What you have to do —
Every line containing "sitabe" should be copied out. Go through the entries and find them.

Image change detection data
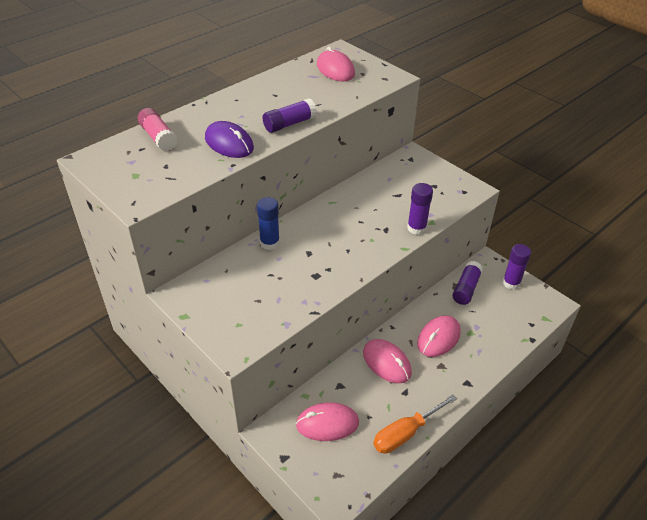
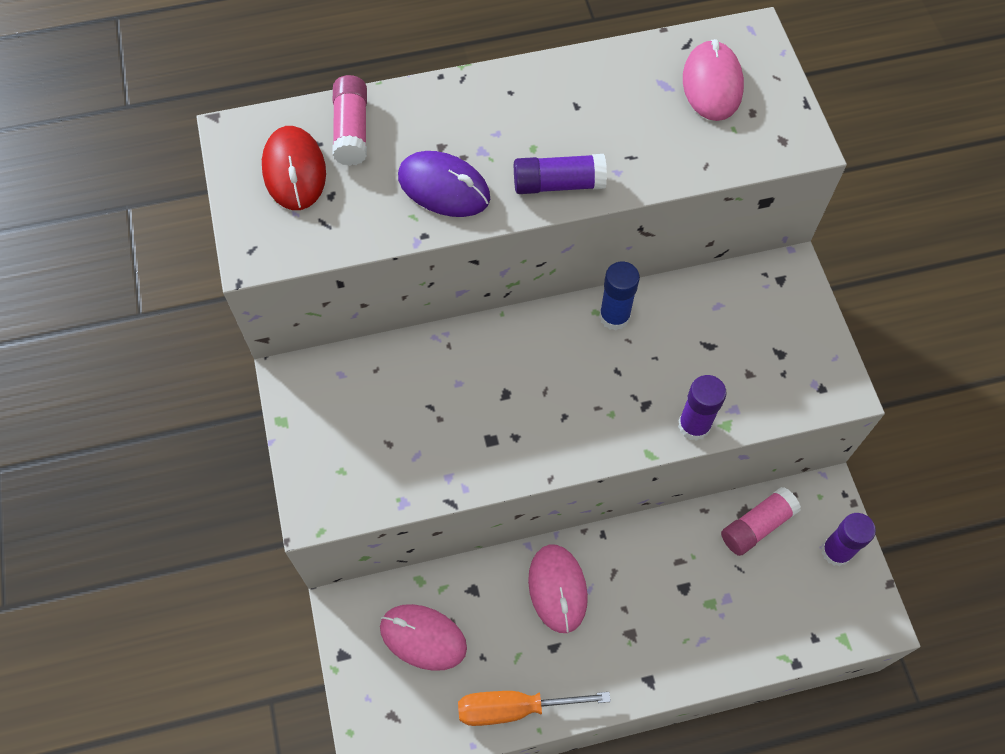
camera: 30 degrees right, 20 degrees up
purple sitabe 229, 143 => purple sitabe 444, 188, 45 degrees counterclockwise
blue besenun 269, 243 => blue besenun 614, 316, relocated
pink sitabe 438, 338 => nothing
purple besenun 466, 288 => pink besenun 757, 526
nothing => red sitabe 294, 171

Completed exercise —
purple sitabe 229, 143 => purple sitabe 444, 188, 45 degrees counterclockwise
pink sitabe 438, 338 => nothing
nothing => red sitabe 294, 171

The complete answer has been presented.